== Segment start ==
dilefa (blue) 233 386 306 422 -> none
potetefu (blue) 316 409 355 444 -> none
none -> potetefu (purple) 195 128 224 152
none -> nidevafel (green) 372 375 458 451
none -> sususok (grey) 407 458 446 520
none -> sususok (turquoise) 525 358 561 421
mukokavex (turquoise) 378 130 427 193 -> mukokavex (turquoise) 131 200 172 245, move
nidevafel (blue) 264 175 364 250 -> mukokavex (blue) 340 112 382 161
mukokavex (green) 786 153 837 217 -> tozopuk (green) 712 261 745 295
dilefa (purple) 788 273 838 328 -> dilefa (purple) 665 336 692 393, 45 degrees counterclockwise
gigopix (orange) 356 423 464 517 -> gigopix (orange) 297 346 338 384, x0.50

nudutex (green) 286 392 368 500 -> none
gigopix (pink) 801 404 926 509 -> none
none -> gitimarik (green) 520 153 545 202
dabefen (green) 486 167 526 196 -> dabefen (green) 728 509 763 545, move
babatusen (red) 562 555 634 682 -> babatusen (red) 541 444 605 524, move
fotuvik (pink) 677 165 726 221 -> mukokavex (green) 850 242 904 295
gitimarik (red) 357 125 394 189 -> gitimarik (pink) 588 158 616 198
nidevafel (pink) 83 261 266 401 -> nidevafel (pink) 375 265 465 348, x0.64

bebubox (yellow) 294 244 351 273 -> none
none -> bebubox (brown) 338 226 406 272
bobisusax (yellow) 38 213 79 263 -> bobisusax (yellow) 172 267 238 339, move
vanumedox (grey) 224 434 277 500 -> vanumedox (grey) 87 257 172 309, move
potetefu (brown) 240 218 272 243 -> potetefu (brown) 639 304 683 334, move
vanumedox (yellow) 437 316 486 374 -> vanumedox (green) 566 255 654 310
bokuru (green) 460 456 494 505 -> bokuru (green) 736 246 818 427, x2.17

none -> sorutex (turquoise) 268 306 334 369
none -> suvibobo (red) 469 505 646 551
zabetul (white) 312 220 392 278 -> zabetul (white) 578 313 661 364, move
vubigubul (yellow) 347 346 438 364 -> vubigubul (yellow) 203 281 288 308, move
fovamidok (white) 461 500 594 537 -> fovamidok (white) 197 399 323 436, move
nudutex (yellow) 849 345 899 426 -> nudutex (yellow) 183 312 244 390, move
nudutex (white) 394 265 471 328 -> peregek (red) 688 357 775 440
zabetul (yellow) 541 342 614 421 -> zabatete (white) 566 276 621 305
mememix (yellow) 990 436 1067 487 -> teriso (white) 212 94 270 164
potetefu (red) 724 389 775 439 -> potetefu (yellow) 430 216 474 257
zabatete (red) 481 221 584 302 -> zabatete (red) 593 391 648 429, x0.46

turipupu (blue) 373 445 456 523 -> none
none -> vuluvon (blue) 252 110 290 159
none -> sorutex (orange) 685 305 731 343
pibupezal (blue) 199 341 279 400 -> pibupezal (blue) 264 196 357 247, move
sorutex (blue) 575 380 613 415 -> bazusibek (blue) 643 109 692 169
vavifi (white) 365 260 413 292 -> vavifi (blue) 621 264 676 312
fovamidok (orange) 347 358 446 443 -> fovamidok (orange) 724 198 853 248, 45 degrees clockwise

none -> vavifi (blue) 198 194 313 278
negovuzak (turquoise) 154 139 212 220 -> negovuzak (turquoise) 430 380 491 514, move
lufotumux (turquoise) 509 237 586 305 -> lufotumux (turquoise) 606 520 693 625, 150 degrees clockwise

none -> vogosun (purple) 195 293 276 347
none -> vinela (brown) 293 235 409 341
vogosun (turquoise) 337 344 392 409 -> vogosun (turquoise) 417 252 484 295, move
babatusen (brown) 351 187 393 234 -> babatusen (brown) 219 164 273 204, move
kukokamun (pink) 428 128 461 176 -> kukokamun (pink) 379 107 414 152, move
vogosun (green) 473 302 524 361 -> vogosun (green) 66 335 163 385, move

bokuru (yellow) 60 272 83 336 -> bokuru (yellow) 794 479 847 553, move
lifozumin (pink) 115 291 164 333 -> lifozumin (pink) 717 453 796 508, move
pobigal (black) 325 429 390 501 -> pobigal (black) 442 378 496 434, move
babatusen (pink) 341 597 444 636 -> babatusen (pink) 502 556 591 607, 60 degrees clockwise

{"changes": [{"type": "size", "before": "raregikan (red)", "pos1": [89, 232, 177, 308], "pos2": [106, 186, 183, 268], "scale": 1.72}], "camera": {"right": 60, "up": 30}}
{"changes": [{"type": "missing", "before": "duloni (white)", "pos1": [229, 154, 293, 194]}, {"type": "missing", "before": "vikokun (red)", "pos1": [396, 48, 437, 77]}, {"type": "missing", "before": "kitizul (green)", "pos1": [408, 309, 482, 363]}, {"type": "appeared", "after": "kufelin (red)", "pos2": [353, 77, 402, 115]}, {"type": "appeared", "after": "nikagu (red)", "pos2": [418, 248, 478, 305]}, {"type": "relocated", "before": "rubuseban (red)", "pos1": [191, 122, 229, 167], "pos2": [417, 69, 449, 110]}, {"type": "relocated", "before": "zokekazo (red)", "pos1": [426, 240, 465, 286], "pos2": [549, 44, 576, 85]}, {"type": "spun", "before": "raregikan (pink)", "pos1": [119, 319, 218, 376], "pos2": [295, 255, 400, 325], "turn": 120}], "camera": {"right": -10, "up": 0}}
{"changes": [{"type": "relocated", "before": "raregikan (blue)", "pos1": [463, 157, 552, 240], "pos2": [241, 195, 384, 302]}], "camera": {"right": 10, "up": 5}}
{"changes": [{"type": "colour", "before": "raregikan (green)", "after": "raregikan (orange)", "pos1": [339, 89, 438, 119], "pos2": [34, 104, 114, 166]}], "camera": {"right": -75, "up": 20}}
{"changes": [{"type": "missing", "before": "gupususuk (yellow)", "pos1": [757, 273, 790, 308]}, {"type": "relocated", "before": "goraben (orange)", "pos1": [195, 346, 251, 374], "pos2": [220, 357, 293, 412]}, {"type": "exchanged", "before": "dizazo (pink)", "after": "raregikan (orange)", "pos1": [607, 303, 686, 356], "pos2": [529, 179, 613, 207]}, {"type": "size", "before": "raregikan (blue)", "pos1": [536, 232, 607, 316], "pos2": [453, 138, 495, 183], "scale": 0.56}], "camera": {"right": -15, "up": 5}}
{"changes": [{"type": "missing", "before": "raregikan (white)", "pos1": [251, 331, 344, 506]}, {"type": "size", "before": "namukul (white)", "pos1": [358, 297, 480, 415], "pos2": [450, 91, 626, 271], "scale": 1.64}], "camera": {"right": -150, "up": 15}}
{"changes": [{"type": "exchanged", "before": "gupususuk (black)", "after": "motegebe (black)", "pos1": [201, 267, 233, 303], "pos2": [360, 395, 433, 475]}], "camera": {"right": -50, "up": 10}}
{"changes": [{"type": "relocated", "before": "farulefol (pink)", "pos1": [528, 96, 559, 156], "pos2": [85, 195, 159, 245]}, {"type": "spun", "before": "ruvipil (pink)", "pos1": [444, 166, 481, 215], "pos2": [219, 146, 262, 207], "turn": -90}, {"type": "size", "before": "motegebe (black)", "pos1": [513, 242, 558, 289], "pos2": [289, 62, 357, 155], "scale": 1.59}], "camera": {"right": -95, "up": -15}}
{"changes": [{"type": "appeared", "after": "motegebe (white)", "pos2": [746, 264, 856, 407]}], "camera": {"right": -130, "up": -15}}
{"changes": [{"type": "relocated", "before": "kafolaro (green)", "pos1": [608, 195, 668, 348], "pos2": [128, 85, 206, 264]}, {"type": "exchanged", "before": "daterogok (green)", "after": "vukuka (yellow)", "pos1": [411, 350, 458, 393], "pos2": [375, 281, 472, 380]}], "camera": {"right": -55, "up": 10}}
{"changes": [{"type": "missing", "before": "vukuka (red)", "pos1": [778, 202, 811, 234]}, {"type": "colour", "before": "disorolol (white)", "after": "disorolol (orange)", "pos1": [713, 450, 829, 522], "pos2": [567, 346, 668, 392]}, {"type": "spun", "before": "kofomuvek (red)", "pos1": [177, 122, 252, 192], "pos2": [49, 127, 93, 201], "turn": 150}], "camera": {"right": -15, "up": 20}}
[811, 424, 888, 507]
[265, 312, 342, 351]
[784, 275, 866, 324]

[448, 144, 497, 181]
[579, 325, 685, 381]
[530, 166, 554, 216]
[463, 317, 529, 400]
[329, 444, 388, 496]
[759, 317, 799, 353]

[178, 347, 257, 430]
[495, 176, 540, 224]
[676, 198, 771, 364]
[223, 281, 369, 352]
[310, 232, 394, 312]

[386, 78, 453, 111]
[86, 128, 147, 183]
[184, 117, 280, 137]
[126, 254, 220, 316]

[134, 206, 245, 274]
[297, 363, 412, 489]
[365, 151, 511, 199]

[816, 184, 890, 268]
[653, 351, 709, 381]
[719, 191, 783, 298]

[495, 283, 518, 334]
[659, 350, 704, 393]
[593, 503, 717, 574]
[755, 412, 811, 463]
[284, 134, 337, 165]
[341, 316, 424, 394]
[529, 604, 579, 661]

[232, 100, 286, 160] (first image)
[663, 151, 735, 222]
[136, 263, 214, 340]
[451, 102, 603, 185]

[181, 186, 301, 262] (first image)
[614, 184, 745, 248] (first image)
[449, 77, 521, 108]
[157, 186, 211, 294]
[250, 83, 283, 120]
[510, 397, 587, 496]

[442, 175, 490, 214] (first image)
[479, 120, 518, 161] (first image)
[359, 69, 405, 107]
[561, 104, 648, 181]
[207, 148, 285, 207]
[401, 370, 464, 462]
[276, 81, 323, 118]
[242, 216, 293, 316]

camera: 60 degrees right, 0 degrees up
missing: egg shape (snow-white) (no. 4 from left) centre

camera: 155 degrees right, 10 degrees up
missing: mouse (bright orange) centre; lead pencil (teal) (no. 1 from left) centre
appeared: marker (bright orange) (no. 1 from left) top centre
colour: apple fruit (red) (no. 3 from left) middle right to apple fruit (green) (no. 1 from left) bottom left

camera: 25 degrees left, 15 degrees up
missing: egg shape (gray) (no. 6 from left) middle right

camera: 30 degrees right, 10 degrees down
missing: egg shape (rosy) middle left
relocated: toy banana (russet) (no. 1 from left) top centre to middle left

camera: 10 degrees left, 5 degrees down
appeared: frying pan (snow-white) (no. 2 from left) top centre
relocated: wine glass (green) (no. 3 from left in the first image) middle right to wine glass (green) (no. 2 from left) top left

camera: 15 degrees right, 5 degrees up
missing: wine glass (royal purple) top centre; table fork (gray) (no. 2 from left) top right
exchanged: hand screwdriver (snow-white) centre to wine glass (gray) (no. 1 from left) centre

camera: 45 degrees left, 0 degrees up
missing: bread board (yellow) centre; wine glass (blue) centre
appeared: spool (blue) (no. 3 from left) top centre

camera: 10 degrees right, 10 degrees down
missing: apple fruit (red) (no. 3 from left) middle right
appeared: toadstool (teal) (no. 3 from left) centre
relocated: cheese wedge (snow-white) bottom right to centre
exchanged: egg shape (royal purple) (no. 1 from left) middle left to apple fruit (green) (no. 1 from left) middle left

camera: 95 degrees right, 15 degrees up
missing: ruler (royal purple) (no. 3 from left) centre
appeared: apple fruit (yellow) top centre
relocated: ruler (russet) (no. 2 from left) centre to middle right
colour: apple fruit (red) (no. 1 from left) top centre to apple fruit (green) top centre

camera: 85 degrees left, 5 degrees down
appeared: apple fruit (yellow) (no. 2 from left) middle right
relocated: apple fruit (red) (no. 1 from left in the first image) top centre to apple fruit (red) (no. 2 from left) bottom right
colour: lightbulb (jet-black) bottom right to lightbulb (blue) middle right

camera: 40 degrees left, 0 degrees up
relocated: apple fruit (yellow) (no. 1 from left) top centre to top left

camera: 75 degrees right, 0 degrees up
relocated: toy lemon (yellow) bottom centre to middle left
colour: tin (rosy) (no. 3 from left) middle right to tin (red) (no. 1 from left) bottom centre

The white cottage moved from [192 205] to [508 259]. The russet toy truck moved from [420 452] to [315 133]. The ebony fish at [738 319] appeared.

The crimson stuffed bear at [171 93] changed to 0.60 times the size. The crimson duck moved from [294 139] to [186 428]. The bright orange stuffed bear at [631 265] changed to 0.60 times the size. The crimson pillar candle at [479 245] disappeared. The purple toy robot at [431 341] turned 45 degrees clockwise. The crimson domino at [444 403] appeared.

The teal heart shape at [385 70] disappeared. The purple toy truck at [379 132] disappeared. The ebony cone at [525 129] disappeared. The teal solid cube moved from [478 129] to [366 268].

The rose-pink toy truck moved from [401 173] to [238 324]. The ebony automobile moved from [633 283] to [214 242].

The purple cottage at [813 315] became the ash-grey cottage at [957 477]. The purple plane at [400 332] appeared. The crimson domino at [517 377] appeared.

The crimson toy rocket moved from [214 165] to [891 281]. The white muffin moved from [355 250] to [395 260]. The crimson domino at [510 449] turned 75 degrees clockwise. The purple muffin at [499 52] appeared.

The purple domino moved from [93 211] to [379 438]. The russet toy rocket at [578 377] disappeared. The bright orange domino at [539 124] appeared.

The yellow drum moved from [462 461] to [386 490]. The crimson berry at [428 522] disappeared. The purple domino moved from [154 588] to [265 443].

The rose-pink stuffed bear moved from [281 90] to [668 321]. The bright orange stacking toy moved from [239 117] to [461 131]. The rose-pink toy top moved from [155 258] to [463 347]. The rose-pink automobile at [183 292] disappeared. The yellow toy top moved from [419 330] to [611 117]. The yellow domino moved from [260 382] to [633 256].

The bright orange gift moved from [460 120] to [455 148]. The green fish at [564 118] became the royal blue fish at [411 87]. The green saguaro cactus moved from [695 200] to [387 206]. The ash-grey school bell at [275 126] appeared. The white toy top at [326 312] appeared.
== Segment end ==
_Exercise objective_: The reply should hold only the lines from the top of the records through the line that has "none -> sususok (turquoise) 525 358 561 421", each one exact.

_Task solution_:
dilefa (blue) 233 386 306 422 -> none
potetefu (blue) 316 409 355 444 -> none
none -> potetefu (purple) 195 128 224 152
none -> nidevafel (green) 372 375 458 451
none -> sususok (grey) 407 458 446 520
none -> sususok (turquoise) 525 358 561 421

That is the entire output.